#### Exercise brief:
Take each line of the records below that contains the string "stick" and copy it.

*** Opening Extracted material ***

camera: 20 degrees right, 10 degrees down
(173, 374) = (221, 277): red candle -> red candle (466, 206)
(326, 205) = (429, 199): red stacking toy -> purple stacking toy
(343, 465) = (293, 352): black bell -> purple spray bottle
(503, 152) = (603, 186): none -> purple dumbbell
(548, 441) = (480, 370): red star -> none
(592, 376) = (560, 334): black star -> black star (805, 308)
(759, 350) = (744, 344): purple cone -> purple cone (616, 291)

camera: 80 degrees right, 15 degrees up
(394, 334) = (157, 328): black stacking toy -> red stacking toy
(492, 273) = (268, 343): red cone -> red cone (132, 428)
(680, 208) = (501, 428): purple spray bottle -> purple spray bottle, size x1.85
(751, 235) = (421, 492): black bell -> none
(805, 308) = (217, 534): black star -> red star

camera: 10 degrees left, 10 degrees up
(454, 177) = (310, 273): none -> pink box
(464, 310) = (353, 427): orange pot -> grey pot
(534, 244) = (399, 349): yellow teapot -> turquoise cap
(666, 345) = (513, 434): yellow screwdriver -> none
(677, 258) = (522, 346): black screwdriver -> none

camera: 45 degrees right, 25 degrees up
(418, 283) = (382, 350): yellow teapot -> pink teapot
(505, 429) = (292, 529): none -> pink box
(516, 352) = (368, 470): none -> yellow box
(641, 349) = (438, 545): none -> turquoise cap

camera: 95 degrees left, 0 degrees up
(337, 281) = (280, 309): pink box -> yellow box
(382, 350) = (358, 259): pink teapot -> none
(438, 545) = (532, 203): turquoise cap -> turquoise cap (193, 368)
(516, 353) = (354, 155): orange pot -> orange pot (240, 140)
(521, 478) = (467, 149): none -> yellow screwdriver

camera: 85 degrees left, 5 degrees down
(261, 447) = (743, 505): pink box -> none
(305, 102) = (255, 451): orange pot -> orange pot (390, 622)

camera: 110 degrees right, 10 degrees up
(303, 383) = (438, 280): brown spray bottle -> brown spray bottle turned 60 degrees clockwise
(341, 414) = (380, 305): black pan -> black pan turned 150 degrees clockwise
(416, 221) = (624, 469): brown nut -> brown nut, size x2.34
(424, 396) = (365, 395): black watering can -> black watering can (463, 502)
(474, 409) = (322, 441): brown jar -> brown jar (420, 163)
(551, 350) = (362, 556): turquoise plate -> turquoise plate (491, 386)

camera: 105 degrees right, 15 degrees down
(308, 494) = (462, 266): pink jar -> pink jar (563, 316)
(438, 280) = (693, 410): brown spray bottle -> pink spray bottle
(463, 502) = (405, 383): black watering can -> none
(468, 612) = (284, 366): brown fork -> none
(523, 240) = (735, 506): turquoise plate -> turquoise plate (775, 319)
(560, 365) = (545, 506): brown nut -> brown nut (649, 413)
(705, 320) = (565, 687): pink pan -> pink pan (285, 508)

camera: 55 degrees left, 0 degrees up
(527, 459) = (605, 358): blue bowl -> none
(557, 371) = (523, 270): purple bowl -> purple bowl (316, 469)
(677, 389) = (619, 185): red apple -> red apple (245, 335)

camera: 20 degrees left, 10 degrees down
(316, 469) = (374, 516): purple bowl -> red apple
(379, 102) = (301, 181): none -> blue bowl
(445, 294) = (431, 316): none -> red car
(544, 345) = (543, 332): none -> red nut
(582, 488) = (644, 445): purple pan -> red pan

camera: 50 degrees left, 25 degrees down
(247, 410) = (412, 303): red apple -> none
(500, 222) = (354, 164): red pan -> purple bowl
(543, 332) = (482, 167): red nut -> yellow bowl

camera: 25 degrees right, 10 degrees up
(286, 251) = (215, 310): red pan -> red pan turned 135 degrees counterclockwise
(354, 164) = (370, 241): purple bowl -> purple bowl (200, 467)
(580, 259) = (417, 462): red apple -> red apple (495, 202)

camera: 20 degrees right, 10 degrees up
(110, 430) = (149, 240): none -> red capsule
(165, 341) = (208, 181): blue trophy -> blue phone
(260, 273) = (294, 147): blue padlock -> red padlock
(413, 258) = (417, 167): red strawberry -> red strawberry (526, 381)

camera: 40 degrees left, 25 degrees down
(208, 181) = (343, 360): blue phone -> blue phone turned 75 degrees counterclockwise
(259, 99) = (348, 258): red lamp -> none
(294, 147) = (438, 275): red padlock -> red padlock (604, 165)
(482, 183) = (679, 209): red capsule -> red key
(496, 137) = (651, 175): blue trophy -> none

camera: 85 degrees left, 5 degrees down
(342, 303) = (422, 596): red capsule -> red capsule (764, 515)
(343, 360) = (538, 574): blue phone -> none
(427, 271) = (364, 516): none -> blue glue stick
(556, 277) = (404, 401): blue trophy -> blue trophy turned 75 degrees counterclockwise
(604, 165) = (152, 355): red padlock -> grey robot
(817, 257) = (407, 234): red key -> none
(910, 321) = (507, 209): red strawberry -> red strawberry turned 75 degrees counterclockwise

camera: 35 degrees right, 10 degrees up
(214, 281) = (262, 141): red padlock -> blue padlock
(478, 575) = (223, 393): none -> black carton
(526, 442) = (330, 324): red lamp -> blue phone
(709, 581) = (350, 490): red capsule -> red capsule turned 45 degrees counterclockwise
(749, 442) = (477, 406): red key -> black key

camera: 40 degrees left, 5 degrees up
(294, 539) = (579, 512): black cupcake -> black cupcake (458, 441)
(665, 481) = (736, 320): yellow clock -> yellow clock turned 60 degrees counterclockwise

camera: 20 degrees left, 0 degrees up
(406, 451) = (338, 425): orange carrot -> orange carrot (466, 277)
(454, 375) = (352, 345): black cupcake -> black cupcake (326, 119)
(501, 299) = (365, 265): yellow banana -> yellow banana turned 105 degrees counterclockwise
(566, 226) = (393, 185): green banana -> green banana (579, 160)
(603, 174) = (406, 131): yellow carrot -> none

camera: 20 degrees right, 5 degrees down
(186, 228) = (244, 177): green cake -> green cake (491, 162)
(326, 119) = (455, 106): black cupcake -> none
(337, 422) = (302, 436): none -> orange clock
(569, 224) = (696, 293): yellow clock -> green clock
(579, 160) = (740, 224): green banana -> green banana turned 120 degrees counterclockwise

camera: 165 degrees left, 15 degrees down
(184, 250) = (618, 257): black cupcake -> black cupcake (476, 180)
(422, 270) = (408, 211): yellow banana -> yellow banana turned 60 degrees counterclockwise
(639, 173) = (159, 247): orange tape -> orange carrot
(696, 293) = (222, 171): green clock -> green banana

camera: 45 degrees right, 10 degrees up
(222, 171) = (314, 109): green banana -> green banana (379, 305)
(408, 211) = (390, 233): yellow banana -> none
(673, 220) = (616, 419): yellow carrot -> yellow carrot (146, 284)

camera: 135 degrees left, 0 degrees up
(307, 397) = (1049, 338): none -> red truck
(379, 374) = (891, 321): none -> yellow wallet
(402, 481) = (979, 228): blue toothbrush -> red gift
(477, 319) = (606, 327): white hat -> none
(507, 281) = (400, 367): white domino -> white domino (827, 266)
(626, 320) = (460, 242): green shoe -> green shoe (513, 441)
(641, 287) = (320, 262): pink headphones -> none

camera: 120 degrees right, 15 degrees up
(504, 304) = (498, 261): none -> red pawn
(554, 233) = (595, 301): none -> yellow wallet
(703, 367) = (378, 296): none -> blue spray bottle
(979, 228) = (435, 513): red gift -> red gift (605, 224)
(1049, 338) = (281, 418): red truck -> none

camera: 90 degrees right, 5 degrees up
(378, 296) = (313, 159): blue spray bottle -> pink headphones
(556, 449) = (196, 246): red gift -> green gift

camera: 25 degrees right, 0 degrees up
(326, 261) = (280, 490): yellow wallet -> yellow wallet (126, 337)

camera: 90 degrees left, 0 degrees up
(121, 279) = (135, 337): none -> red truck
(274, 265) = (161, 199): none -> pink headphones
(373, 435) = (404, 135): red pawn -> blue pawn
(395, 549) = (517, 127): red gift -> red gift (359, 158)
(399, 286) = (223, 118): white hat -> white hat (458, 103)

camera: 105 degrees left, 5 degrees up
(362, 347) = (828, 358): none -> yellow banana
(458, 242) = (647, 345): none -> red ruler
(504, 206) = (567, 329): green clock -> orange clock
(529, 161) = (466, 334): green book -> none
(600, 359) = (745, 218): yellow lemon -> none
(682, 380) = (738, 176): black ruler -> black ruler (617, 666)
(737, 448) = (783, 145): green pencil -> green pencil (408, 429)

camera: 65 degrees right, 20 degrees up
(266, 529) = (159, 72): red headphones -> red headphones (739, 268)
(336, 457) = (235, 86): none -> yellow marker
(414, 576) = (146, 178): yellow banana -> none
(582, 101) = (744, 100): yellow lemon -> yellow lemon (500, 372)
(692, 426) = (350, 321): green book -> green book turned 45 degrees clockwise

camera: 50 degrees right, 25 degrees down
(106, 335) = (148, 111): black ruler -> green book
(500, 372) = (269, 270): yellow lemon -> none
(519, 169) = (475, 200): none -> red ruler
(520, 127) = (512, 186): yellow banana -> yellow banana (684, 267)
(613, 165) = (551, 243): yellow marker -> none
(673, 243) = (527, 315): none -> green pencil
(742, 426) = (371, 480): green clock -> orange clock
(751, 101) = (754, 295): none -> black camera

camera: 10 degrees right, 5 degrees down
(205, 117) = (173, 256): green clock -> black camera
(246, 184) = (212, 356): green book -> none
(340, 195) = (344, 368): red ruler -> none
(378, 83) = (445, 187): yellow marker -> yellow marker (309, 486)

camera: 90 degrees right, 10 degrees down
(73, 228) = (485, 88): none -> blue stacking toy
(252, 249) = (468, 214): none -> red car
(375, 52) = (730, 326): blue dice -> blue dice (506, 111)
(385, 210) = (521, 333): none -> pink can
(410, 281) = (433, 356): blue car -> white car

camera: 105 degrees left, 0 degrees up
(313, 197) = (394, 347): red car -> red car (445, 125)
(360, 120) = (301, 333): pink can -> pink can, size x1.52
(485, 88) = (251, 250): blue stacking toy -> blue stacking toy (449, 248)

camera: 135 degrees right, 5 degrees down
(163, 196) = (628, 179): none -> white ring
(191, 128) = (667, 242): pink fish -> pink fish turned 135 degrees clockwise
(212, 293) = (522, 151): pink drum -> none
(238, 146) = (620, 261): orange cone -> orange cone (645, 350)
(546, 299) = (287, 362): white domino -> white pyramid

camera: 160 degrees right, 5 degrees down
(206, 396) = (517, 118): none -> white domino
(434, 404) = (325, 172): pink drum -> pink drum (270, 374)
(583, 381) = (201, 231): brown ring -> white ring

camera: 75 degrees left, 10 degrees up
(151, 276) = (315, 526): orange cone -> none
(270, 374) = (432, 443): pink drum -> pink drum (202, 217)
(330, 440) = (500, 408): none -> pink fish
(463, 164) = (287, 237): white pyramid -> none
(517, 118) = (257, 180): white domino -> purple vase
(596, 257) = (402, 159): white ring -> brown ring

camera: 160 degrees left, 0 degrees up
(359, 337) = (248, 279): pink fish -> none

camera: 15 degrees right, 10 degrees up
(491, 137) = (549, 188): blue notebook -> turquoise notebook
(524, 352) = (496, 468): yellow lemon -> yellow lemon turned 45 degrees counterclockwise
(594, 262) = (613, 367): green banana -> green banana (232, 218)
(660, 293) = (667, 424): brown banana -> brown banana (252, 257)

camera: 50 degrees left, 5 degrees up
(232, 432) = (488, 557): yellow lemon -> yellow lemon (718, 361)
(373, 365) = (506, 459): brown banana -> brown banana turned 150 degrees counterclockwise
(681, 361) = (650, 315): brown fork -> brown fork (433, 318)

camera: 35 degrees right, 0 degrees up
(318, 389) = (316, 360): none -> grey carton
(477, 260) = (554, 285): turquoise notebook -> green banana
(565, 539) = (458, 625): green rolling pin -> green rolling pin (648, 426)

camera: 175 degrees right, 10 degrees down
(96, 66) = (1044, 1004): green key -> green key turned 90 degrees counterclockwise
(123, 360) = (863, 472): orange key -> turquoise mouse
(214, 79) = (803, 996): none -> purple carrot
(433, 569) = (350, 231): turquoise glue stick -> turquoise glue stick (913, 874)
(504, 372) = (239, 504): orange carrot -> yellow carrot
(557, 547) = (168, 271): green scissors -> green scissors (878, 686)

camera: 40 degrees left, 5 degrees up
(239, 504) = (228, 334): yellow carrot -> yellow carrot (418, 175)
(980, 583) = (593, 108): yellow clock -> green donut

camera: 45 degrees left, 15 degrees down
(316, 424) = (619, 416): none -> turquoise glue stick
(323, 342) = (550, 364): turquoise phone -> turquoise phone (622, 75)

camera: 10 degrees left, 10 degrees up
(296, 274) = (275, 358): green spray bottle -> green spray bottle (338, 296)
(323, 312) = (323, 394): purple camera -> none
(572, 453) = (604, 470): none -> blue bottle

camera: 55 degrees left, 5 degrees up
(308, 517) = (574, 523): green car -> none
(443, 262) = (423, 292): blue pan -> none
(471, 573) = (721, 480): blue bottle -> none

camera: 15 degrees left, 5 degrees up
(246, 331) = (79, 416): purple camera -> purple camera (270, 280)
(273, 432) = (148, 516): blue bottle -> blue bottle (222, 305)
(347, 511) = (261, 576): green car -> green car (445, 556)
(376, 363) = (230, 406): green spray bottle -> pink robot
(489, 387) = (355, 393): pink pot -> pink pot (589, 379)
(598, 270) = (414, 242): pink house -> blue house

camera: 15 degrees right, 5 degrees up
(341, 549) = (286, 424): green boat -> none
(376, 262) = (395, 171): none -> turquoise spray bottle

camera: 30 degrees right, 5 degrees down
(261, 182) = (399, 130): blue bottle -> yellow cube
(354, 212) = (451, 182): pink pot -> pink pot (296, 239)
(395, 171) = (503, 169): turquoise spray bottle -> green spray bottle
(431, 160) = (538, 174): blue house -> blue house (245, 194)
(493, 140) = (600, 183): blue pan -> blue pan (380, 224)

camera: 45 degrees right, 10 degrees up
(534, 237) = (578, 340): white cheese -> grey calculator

*** Closing Extracted material ***

#### Answer to the exercise:
(427, 271) = (364, 516): none -> blue glue stick
(433, 569) = (350, 231): turquoise glue stick -> turquoise glue stick (913, 874)
(316, 424) = (619, 416): none -> turquoise glue stick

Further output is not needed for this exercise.